== ENTRIES ==

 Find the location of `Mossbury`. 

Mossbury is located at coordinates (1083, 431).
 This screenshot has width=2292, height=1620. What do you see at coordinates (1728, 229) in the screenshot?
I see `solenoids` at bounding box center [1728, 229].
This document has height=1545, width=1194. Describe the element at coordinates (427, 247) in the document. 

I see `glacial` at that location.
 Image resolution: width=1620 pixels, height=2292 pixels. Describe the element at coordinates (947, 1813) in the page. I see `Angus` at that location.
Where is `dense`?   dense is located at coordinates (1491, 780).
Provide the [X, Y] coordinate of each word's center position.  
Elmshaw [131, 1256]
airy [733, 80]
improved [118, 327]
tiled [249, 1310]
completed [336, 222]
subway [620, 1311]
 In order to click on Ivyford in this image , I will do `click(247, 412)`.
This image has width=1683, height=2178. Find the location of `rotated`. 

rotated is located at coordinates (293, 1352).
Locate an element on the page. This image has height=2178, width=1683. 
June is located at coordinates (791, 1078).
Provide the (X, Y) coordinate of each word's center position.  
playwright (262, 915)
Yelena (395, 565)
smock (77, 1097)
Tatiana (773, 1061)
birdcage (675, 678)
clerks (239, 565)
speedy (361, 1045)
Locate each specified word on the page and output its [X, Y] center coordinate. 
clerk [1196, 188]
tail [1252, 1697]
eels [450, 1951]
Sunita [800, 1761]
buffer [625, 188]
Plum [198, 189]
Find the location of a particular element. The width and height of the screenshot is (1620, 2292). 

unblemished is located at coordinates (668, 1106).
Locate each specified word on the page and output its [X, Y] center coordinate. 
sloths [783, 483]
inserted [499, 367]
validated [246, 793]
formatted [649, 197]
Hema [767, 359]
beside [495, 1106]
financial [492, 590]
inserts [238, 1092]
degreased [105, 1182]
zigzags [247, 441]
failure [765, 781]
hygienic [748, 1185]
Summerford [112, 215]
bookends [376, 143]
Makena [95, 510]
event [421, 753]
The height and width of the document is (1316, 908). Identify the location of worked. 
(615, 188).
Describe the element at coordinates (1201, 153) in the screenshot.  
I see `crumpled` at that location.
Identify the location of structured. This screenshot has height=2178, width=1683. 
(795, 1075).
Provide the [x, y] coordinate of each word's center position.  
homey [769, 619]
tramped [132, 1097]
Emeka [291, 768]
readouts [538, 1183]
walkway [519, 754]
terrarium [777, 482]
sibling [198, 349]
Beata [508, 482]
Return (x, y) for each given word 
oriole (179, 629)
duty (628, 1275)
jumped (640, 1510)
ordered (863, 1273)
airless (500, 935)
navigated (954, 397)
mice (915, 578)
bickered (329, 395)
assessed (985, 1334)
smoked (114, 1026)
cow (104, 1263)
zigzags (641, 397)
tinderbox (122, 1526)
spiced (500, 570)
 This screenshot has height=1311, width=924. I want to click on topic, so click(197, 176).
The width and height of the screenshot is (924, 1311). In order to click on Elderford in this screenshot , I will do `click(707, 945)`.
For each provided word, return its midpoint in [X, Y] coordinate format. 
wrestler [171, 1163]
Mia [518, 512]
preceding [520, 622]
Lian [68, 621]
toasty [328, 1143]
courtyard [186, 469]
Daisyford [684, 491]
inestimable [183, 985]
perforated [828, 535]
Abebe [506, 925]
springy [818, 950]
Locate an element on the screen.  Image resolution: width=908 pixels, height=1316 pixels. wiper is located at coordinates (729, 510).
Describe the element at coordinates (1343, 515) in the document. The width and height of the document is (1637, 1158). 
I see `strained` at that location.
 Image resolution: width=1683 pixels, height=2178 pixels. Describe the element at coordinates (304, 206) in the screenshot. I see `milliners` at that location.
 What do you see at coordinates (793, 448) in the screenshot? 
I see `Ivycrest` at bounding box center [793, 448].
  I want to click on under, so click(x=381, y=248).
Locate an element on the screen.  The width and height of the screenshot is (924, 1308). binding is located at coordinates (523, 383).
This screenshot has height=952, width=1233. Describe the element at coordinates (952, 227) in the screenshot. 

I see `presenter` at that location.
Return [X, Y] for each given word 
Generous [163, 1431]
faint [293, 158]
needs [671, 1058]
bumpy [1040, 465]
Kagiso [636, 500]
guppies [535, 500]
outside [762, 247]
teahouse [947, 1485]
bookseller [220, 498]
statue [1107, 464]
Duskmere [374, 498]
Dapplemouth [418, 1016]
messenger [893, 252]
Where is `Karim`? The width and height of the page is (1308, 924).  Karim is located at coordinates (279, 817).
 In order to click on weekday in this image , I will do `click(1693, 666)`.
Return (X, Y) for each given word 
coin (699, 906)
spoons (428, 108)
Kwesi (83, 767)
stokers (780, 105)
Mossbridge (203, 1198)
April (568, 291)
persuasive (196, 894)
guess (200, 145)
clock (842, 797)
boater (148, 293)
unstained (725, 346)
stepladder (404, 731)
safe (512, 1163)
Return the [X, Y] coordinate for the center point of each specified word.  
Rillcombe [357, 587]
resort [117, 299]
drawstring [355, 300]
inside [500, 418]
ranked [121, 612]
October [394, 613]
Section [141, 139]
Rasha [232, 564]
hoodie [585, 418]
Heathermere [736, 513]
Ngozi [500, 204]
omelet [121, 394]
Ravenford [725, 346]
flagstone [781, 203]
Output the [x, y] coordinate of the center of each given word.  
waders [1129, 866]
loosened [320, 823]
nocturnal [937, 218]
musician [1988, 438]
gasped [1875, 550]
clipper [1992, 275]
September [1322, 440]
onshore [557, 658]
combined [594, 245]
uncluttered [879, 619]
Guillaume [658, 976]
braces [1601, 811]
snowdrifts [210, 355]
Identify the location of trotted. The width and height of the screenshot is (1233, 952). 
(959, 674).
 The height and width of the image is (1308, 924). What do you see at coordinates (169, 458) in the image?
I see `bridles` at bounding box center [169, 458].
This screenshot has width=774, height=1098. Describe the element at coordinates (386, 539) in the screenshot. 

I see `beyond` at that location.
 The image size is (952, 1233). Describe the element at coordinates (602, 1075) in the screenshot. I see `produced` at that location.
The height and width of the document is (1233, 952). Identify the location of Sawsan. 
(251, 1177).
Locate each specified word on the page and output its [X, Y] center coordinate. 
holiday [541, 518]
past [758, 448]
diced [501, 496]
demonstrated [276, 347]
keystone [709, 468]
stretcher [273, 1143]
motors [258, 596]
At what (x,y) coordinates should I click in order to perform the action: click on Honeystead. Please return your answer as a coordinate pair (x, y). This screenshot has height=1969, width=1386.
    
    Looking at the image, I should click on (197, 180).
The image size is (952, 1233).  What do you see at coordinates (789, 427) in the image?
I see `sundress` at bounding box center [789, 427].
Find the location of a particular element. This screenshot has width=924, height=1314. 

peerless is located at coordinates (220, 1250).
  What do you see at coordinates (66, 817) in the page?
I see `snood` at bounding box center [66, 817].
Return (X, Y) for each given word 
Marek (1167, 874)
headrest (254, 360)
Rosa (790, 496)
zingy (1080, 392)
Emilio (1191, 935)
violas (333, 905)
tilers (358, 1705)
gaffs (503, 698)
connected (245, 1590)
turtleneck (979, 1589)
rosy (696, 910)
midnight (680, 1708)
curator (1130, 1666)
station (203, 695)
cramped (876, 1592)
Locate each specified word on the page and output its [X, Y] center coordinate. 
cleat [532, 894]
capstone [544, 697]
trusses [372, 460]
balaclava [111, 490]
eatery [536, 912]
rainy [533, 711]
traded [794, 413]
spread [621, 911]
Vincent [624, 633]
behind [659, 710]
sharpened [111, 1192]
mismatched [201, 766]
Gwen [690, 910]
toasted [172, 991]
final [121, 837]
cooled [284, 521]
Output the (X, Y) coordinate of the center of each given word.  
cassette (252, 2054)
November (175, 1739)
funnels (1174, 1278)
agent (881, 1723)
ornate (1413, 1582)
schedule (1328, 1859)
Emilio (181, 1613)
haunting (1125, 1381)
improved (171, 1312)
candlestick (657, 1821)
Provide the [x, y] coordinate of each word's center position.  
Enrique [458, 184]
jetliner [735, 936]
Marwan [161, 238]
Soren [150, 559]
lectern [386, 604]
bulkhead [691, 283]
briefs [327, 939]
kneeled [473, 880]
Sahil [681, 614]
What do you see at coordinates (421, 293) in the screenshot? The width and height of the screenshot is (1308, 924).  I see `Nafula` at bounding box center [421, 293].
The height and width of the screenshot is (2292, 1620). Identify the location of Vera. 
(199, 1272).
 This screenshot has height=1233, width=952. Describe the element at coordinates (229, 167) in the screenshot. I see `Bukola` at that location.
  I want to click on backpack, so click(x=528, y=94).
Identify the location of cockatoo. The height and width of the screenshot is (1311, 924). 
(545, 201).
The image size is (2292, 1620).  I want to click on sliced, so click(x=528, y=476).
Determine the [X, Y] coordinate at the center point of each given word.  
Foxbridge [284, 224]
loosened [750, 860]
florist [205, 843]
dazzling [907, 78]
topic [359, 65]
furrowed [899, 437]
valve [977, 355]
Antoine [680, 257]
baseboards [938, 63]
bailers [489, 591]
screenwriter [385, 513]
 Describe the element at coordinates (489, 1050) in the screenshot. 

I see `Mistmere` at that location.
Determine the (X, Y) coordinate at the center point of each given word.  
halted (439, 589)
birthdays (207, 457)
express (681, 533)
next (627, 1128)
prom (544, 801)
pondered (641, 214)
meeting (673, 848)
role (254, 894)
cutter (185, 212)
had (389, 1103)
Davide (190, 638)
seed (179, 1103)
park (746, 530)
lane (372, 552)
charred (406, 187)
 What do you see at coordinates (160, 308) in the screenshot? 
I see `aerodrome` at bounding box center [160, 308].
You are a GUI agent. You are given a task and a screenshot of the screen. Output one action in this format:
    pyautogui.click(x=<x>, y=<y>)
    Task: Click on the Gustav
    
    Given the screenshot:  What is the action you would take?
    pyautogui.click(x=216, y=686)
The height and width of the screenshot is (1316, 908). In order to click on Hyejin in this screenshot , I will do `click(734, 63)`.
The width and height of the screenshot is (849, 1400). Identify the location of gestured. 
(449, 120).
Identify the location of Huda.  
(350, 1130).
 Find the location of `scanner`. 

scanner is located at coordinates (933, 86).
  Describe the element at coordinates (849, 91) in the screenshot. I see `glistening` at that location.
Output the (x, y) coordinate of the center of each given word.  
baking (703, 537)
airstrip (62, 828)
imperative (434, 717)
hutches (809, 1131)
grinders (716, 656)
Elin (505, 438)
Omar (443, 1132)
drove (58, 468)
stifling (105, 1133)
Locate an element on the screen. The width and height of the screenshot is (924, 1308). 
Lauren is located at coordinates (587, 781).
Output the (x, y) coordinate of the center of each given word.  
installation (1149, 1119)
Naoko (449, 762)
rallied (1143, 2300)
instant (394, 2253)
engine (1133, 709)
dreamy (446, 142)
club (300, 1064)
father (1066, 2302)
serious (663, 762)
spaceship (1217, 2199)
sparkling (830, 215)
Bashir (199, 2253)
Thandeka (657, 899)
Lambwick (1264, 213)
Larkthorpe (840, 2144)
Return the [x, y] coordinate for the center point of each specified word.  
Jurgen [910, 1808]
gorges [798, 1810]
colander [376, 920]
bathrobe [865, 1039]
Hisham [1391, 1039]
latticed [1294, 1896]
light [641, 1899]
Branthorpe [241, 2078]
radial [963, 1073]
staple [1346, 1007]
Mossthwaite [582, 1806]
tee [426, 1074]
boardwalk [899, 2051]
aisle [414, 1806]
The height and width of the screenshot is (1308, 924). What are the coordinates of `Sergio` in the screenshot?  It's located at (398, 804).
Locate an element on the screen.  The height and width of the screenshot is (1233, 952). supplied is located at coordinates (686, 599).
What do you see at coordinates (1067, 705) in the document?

===

DIRECTIONS: Reproduce the entries verbatim, everything from the line containing "You are a GUI" down to the line containing "Larkthorpe (840, 2144)", including both of those lines.

TASK SOLUTION:
You are a GUI agent. You are given a task and a screenshot of the screen. Output one action in this format:
    pyautogui.click(x=<x>, y=<y>)
    Task: Click on the Gustav
    
    Given the screenshot:  What is the action you would take?
    pyautogui.click(x=216, y=686)
The height and width of the screenshot is (1316, 908). In order to click on Hyejin in this screenshot , I will do `click(734, 63)`.
The width and height of the screenshot is (849, 1400). Identify the location of gestured. 
(449, 120).
Identify the location of Huda.  
(350, 1130).
 Find the location of `scanner`. 

scanner is located at coordinates (933, 86).
  Describe the element at coordinates (849, 91) in the screenshot. I see `glistening` at that location.
Output the (x, y) coordinate of the center of each given word.  
baking (703, 537)
airstrip (62, 828)
imperative (434, 717)
hutches (809, 1131)
grinders (716, 656)
Elin (505, 438)
Omar (443, 1132)
drove (58, 468)
stifling (105, 1133)
Locate an element on the screen. The width and height of the screenshot is (924, 1308). 
Lauren is located at coordinates (587, 781).
Output the (x, y) coordinate of the center of each given word.  
installation (1149, 1119)
Naoko (449, 762)
rallied (1143, 2300)
instant (394, 2253)
engine (1133, 709)
dreamy (446, 142)
club (300, 1064)
father (1066, 2302)
serious (663, 762)
spaceship (1217, 2199)
sparkling (830, 215)
Bashir (199, 2253)
Thandeka (657, 899)
Lambwick (1264, 213)
Larkthorpe (840, 2144)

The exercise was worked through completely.